### [WHAT IS EXPECTED]
Retype the entries exactly; omit all pictures.

^^^^

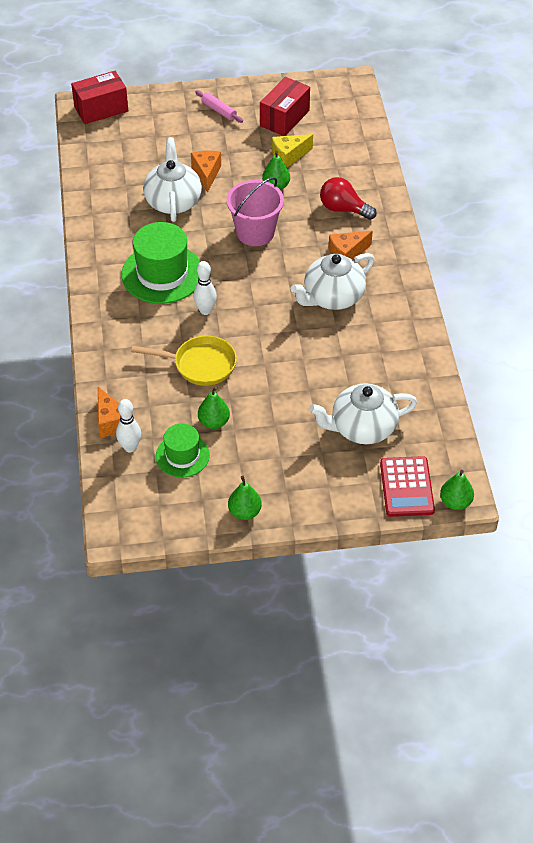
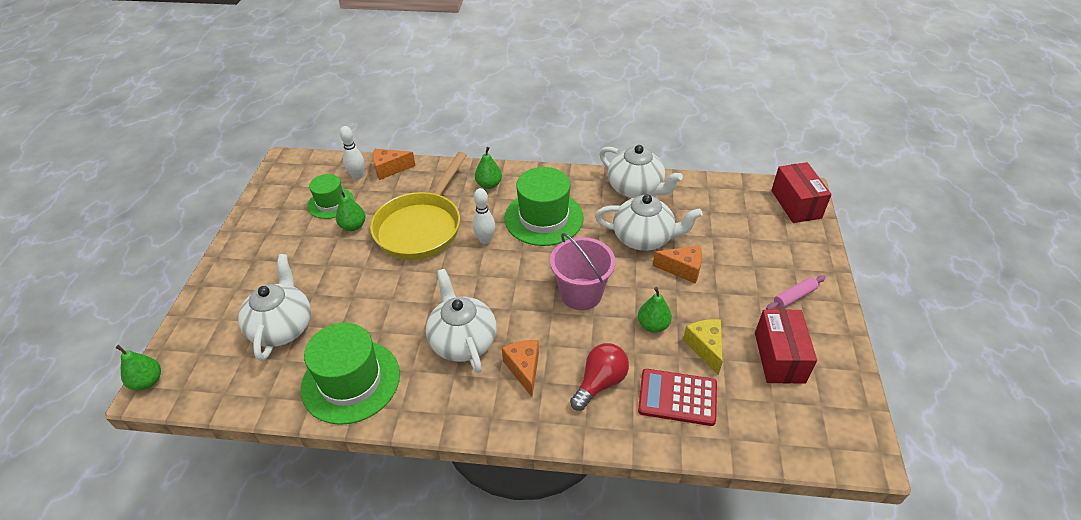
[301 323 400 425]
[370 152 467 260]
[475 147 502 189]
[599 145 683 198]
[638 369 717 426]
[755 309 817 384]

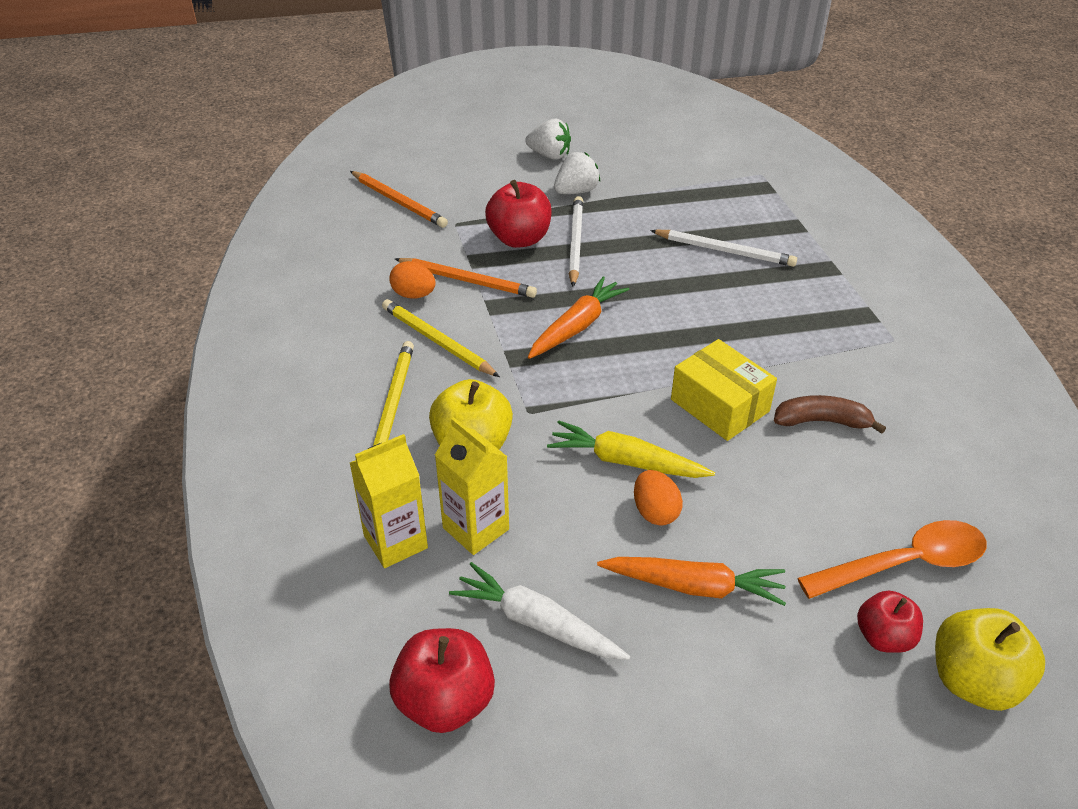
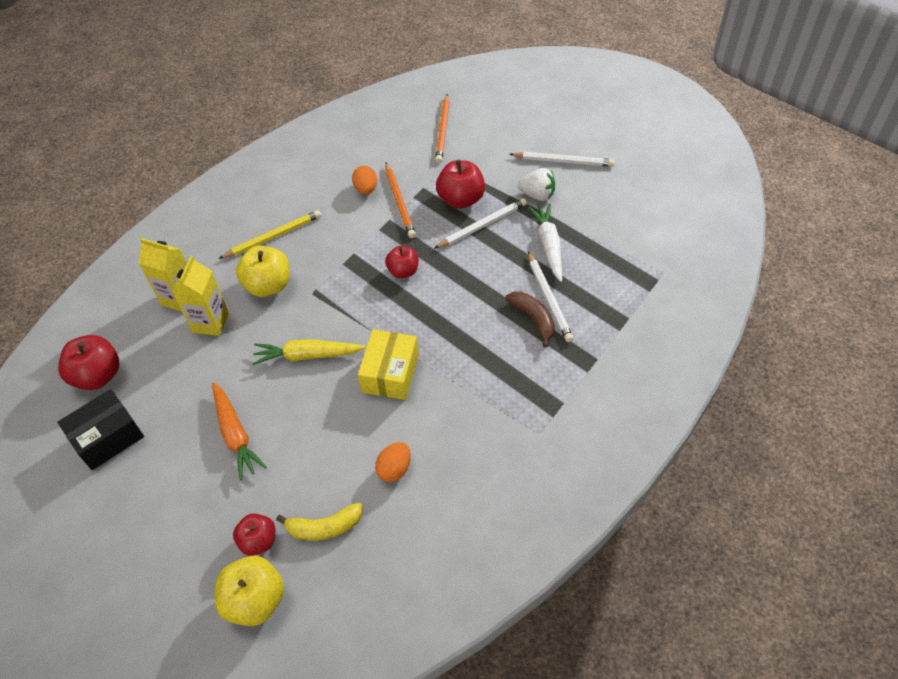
[58 389 144 470]
[252 339 365 365]
[276 503 362 541]
[375 442 411 482]
[385 246 419 278]
[506 291 555 348]
[510 152 615 167]
[528 204 562 282]
[382 299 500 377] (first image)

^^^^

### [EXERCISE RESULT]
[301 323 400 425]
[370 152 467 260]
[475 147 502 189]
[599 145 683 198]
[638 369 717 426]
[755 309 817 384]

[58 389 144 470]
[252 339 365 365]
[276 503 362 541]
[375 442 411 482]
[385 246 419 278]
[506 291 555 348]
[510 152 615 167]
[528 204 562 282]
[382 299 500 377] (first image)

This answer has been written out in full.